### YOUR GOAL
Only these lines, please: the first one of the records through the one containing "white cross: (166, 204)", retyped exactly, both ends included and pictures omitted.

### Before and after coordinates

○ ○ ○ ○ ○ ○ ○

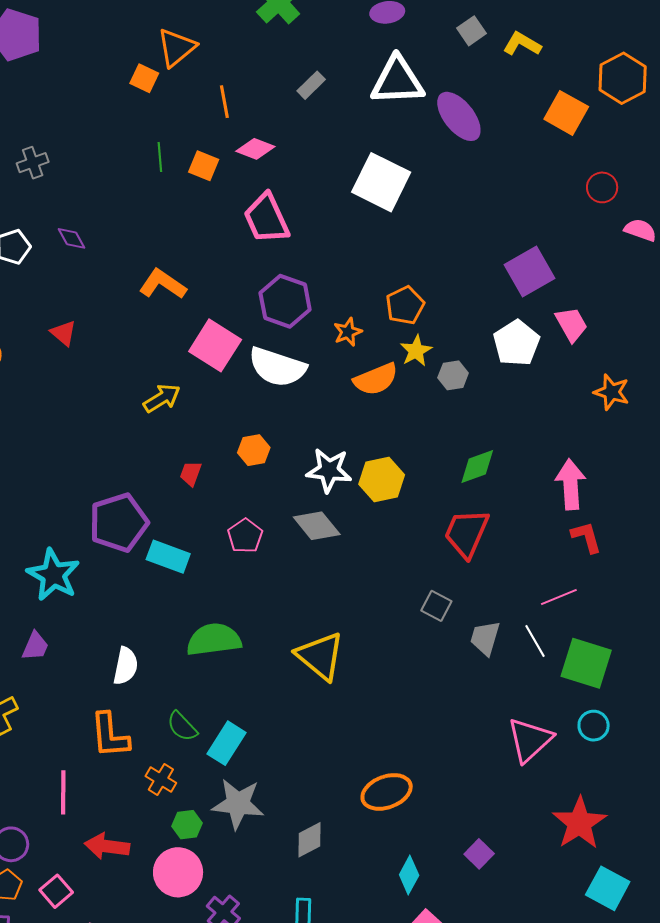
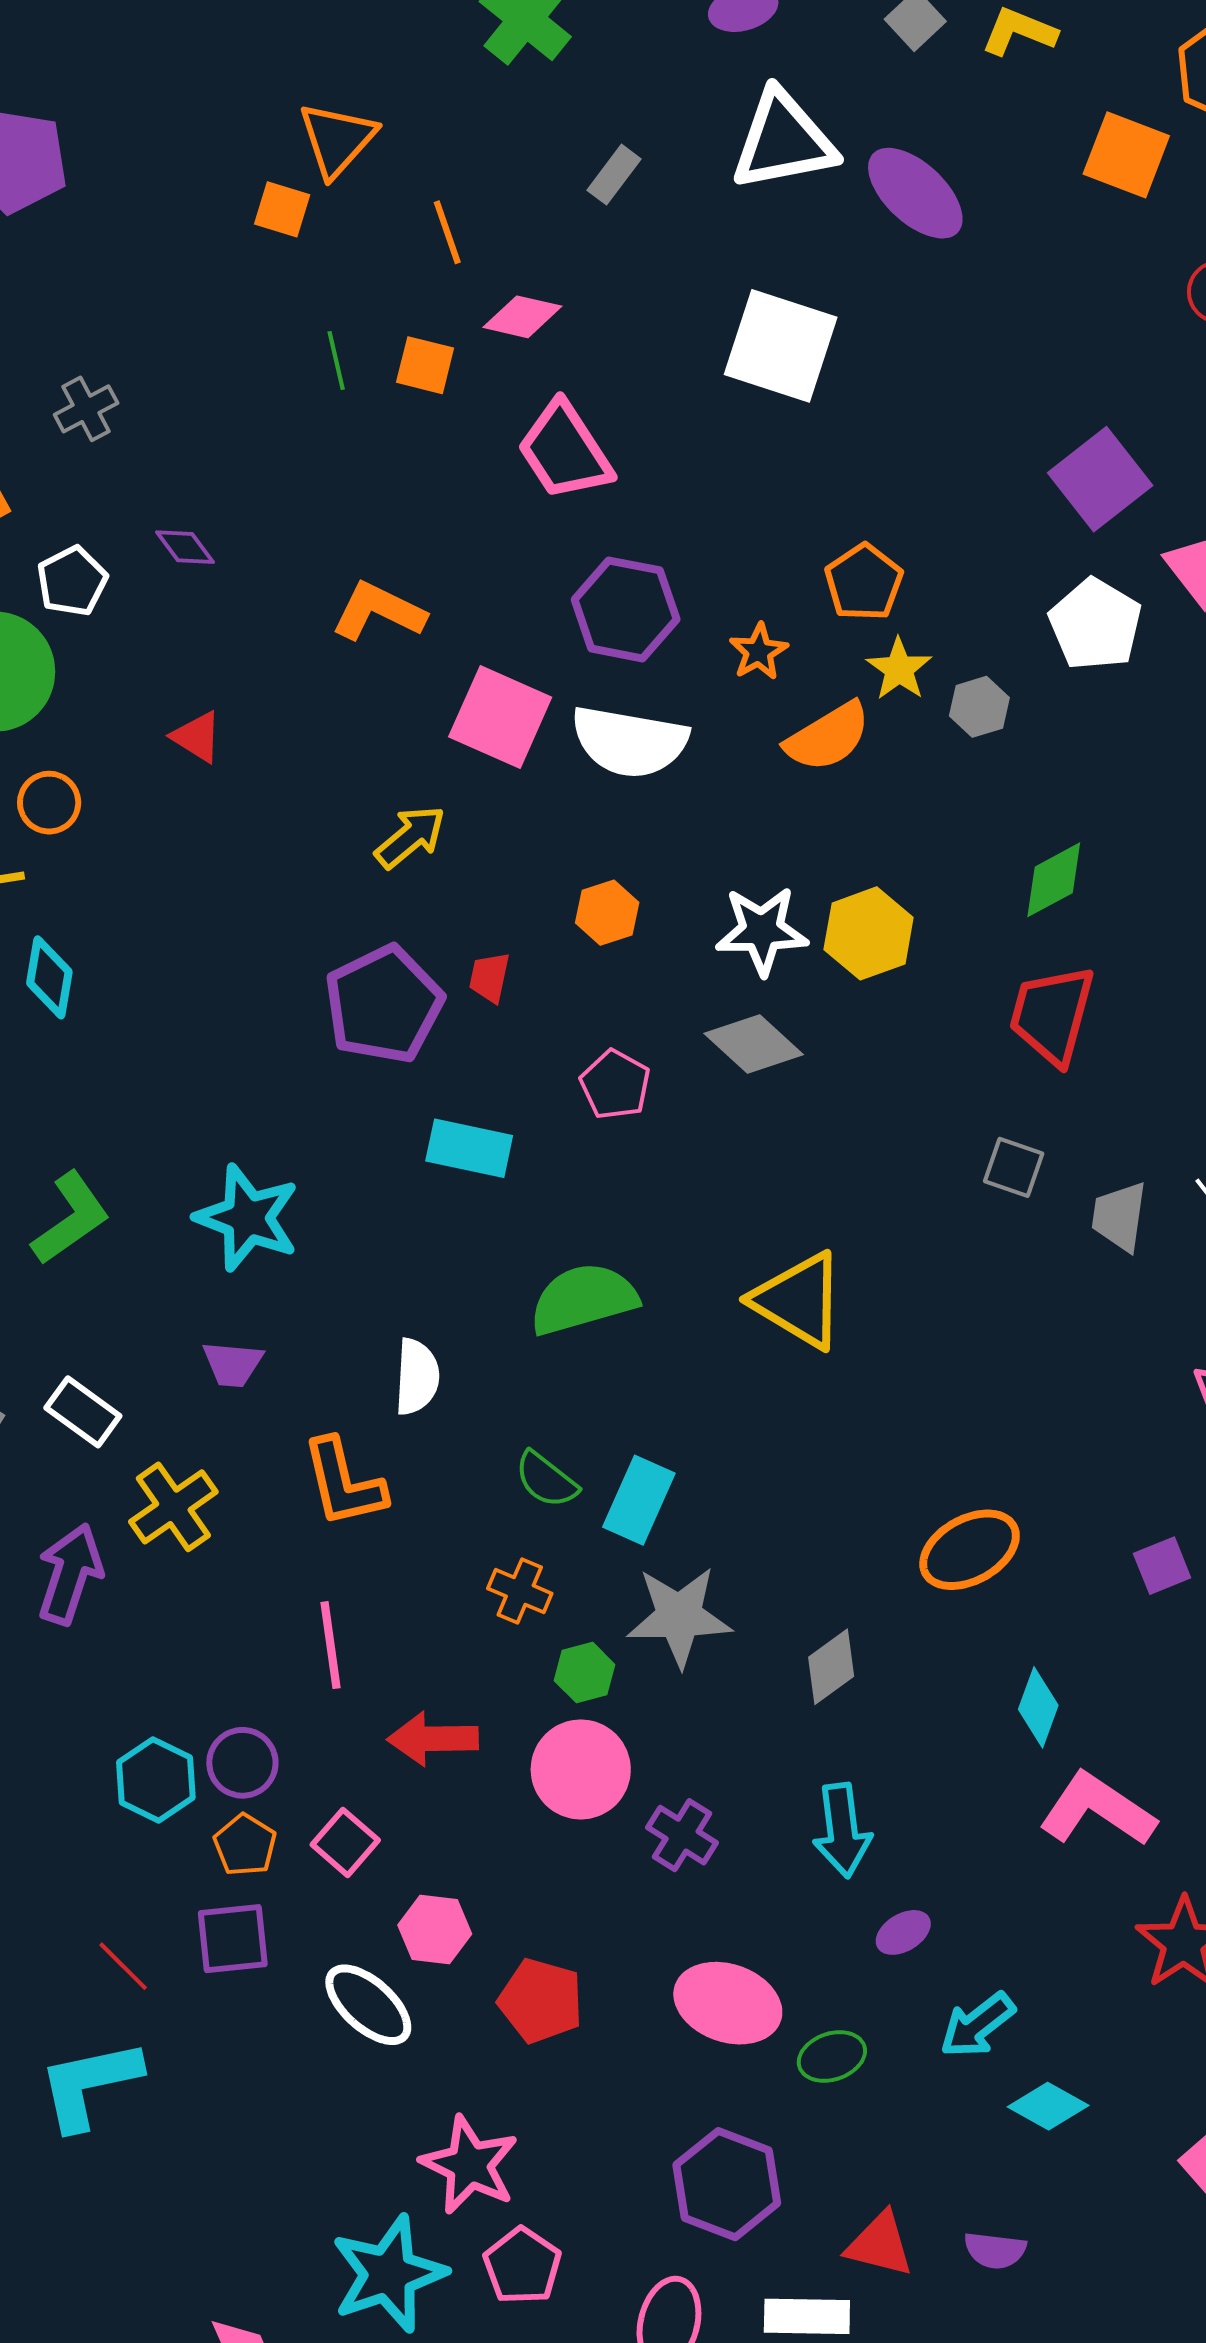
purple pentagon: (119, 523) -> (384, 1005), moved
purple trapezoid: (35, 646) -> (233, 1364), turned 80
orange L-shape: (110, 735) -> (344, 1483), moved
purple square: (479, 854) -> (1162, 1566), moved, turned 32

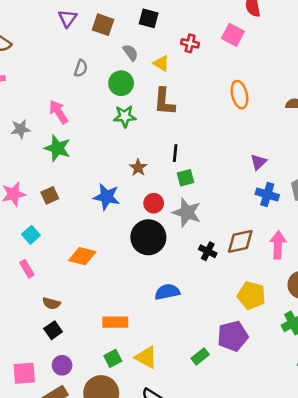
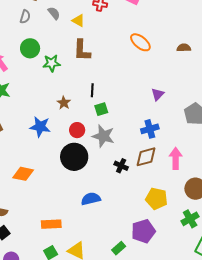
gray semicircle: (81, 68) -> (25, 17), moved
green circle: (121, 83) -> (30, 48), moved
orange ellipse: (239, 95) -> (140, 42), turned -35
blue cross: (267, 195) -> (150, 129), moved, turned -30

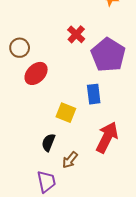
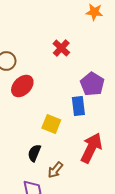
purple pentagon: (108, 55) -> (92, 84), moved, size x0.7

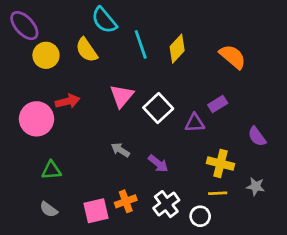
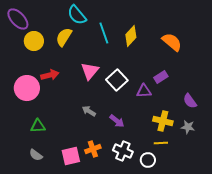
yellow semicircle: (87, 50) -> (64, 37), turned 66
gray star: (256, 186) -> (188, 127), moved
white cross: (166, 204) -> (123, 151), turned -30

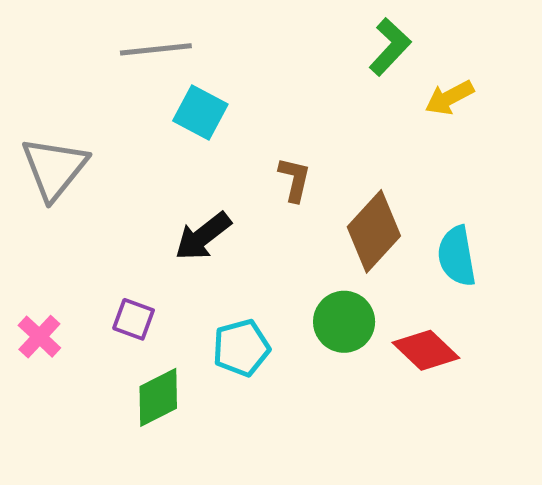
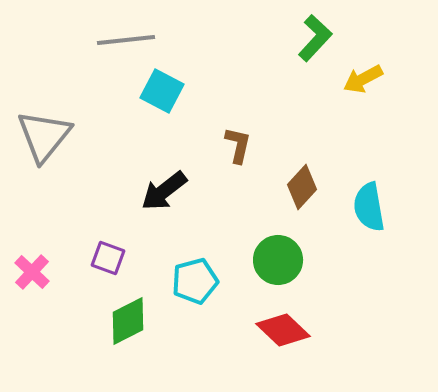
brown diamond: (374, 231) -> (302, 187), size x0.7
red diamond: (426, 350) -> (283, 330), moved

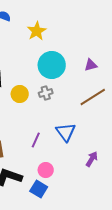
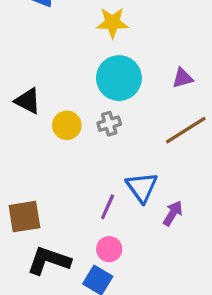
yellow star: (37, 31) -> (112, 23), moved, turned 30
purple line: (36, 140) -> (108, 207), moved
purple arrow: (92, 159) -> (173, 213), moved

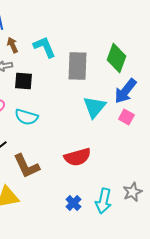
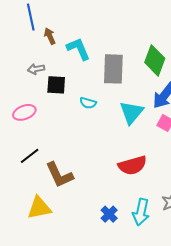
brown arrow: (12, 45) -> (50, 36), moved
cyan semicircle: (26, 117) -> (88, 103), moved, size x0.7
red semicircle: (77, 157) -> (132, 165), moved

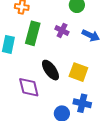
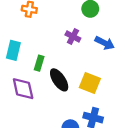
green rectangle: (33, 33) -> (39, 63), moved, size x0.6
purple diamond: (29, 87) -> (23, 89), moved

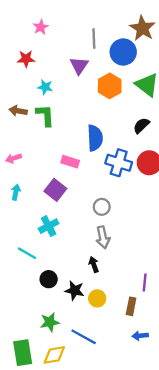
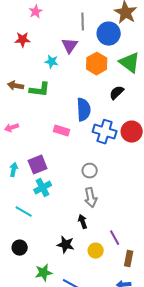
cyan star: (45, 87) -> (52, 62), moved
green L-shape: (45, 115) -> (40, 90), turned 100
black semicircle: (141, 125) -> (117, 93), moved
purple square: (55, 190) -> (38, 165), moved, turned 30
cyan arrow: (16, 192) -> (14, 170), moved
black circle: (49, 279) -> (20, 248), moved
purple line: (145, 283) -> (115, 238), moved, turned -35
yellow circle: (97, 298) -> (96, 251), moved
brown rectangle: (131, 306) -> (129, 259), moved

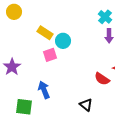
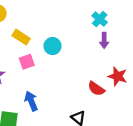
yellow rectangle: (45, 33) -> (21, 37), moved
pink square: (50, 55) -> (27, 62), moved

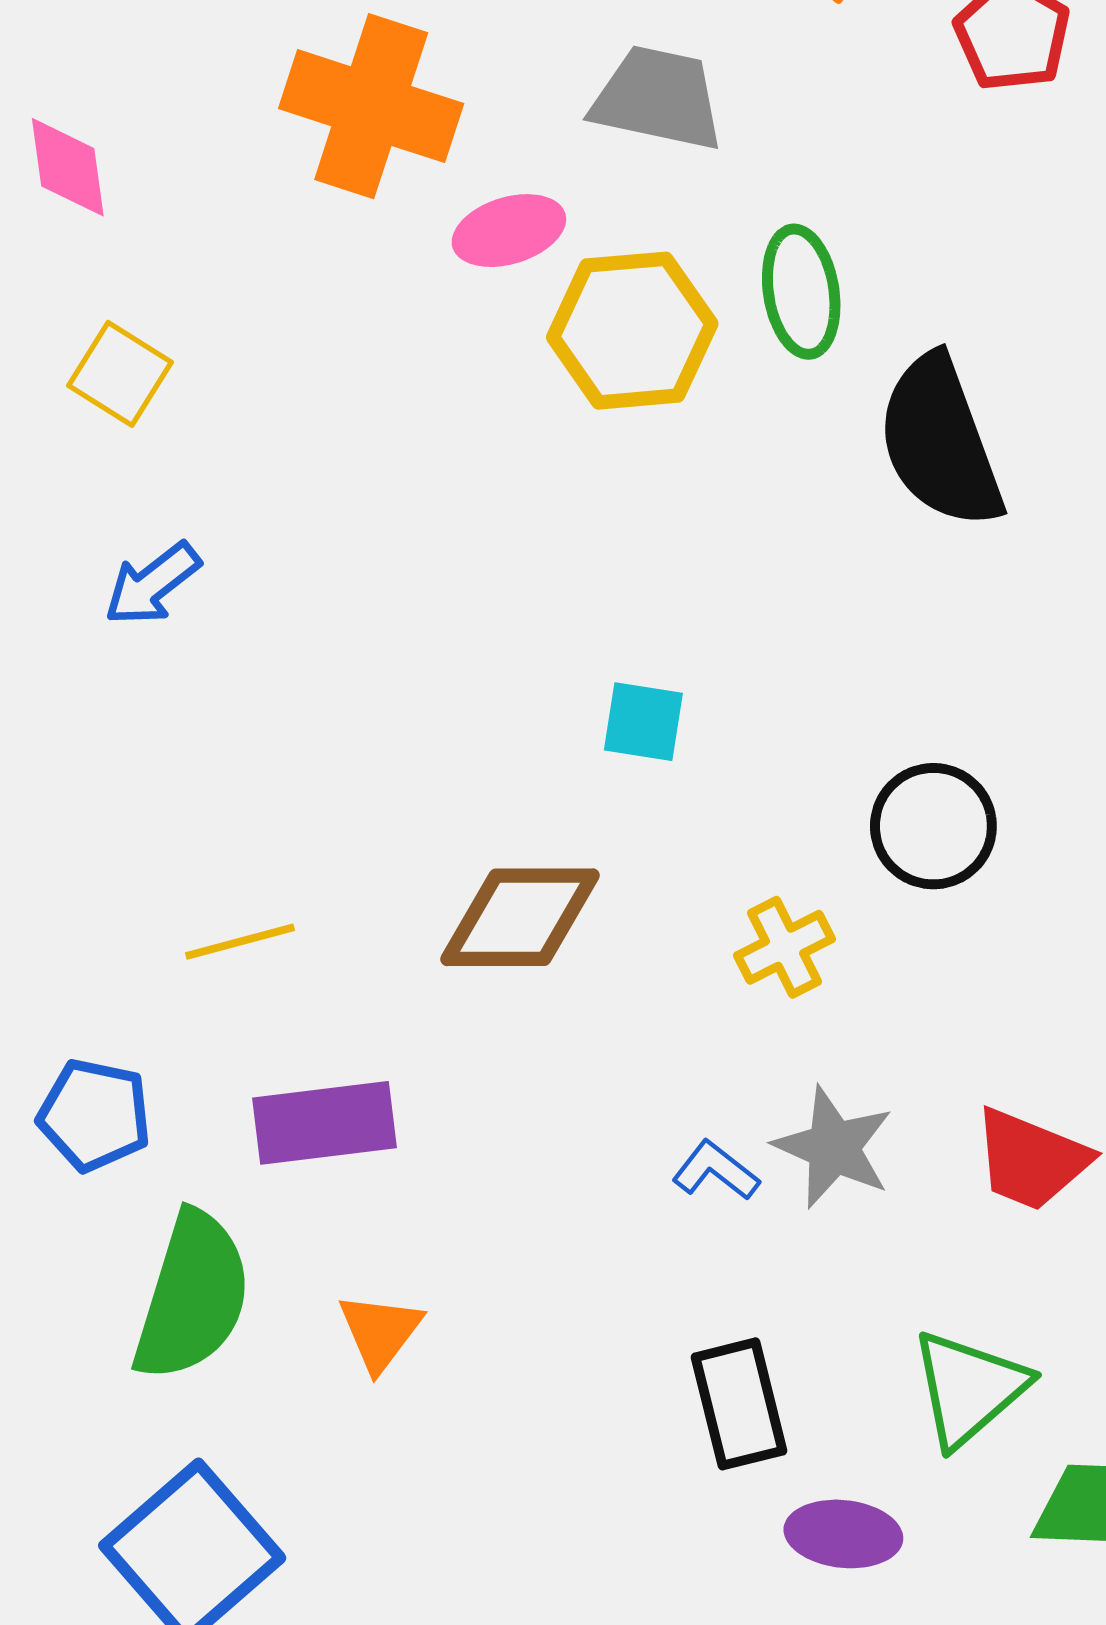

○ ○ ○ ○ ○ ○ ○

### OUTPUT BELOW
purple pentagon: (119, 523) -> (384, 1005), moved
purple trapezoid: (35, 646) -> (233, 1364), turned 80
orange L-shape: (110, 735) -> (344, 1483), moved
purple square: (479, 854) -> (1162, 1566), moved, turned 32

gray semicircle: (81, 68) -> (25, 17), moved
green circle: (121, 83) -> (30, 48), moved
orange ellipse: (239, 95) -> (140, 42), turned -35
blue cross: (267, 195) -> (150, 129), moved, turned -30

purple pentagon: (108, 55) -> (92, 84), moved, size x0.7

yellow semicircle: (87, 50) -> (64, 37), turned 66
gray star: (256, 186) -> (188, 127), moved
white cross: (166, 204) -> (123, 151), turned -30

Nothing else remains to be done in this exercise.